<<<<

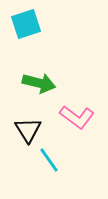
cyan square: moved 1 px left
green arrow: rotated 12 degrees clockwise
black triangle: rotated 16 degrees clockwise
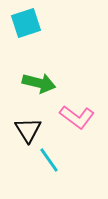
cyan square: moved 1 px up
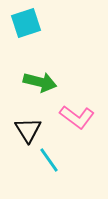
green arrow: moved 1 px right, 1 px up
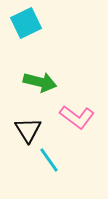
cyan square: rotated 8 degrees counterclockwise
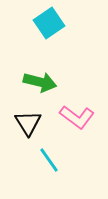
cyan square: moved 23 px right; rotated 8 degrees counterclockwise
black triangle: moved 7 px up
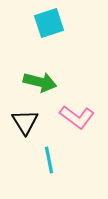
cyan square: rotated 16 degrees clockwise
black triangle: moved 3 px left, 1 px up
cyan line: rotated 24 degrees clockwise
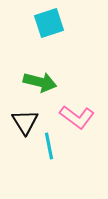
cyan line: moved 14 px up
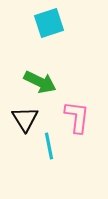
green arrow: rotated 12 degrees clockwise
pink L-shape: rotated 120 degrees counterclockwise
black triangle: moved 3 px up
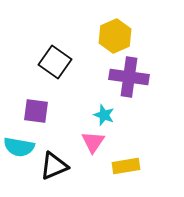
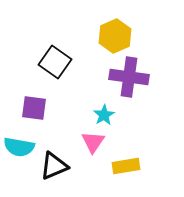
purple square: moved 2 px left, 3 px up
cyan star: rotated 20 degrees clockwise
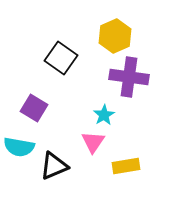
black square: moved 6 px right, 4 px up
purple square: rotated 24 degrees clockwise
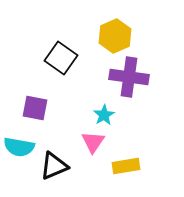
purple square: moved 1 px right; rotated 20 degrees counterclockwise
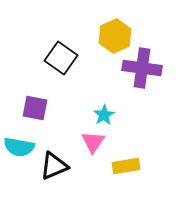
purple cross: moved 13 px right, 9 px up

>>>>

THE TASK:
Copy these lines word for word, leaving out the pictures.

SOLUTION FOR THIS PROBLEM:
cyan square: moved 1 px left
green arrow: rotated 12 degrees clockwise
black triangle: rotated 16 degrees clockwise
cyan square: moved 1 px up
green arrow: moved 1 px right, 1 px up
cyan square: rotated 8 degrees counterclockwise
cyan square: moved 23 px right; rotated 8 degrees counterclockwise
black triangle: moved 7 px up
cyan square: rotated 16 degrees clockwise
black triangle: moved 3 px left, 1 px up
cyan line: rotated 24 degrees clockwise
cyan line: moved 14 px up
green arrow: rotated 12 degrees clockwise
pink L-shape: rotated 120 degrees counterclockwise
black triangle: moved 3 px up
purple square: moved 2 px left, 3 px up
cyan star: rotated 20 degrees clockwise
black square: moved 6 px right, 4 px up
purple square: rotated 24 degrees clockwise
purple square: moved 1 px right; rotated 20 degrees counterclockwise
purple cross: moved 13 px right, 9 px up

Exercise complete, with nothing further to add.